Try it -> Copy the data precisely, character for character, and leave out every picture.
(Exercise materials)
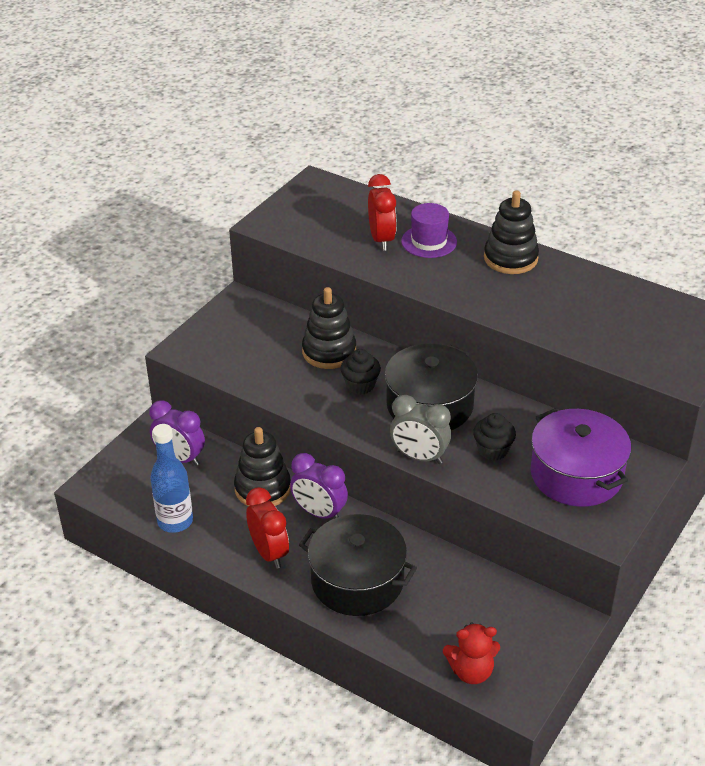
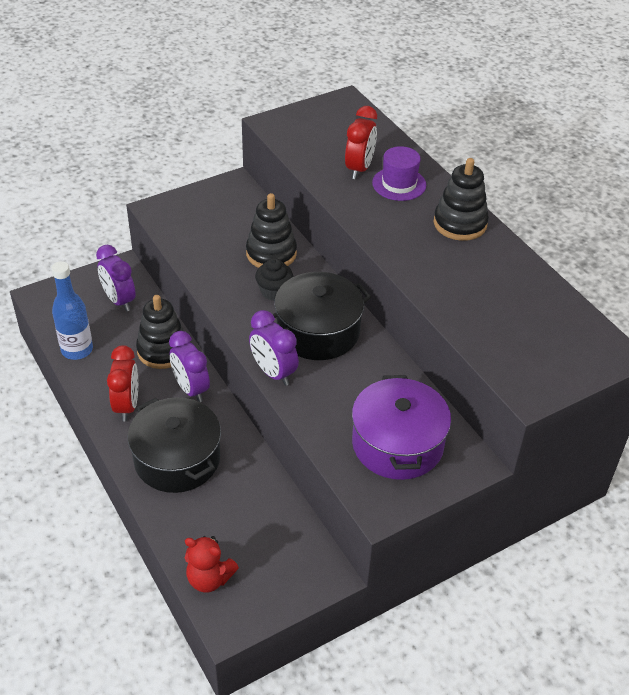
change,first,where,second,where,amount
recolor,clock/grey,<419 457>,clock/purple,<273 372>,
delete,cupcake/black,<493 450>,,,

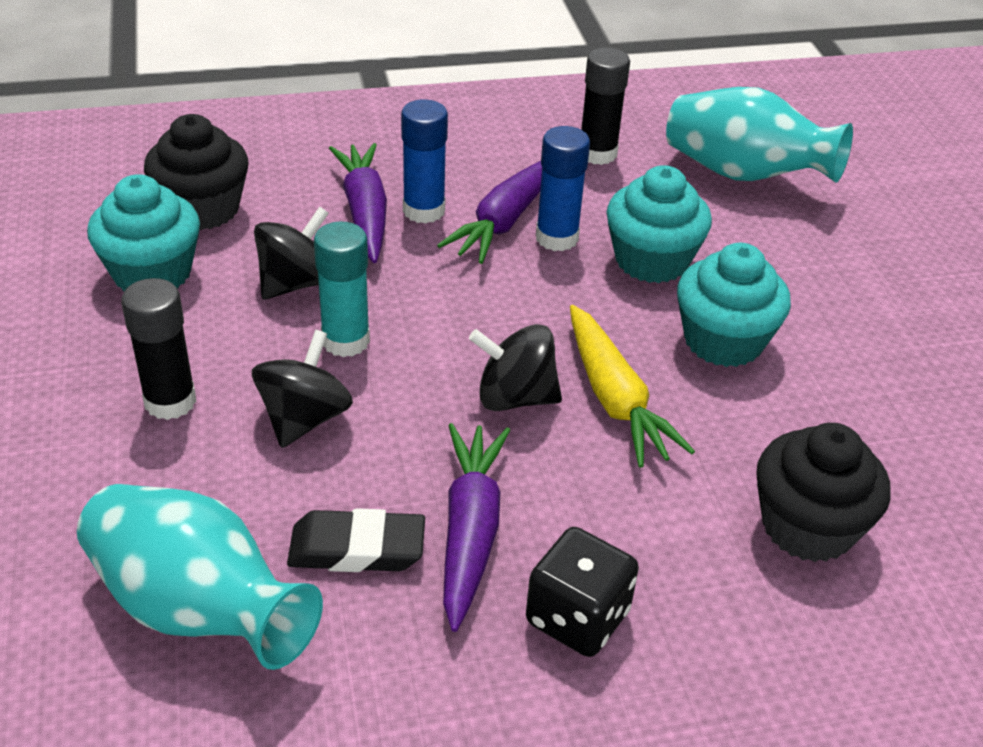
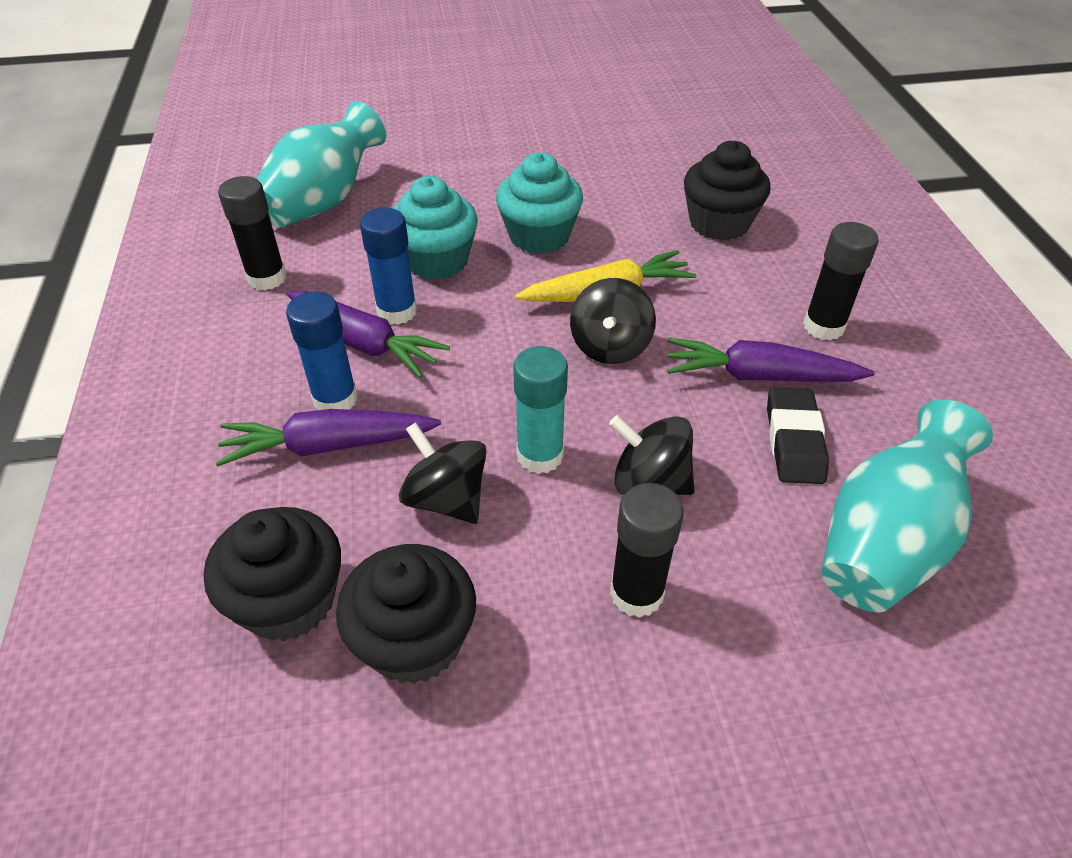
change,first,where,second,where,amount
recolor,cupcake/turquoise,<152 273>,cupcake/black,<414 640>,
replace,dice/black,<577 617>,glue stick/black,<823 326>,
(End Exercise materials)
Solved problem ->
change,first,where,second,where,amount
recolor,clock/grey,<419 457>,clock/purple,<273 372>,
delete,cupcake/black,<493 450>,,,

change,first,where,second,where,amount
recolor,cupcake/turquoise,<152 273>,cupcake/black,<414 640>,
replace,dice/black,<577 617>,glue stick/black,<823 326>,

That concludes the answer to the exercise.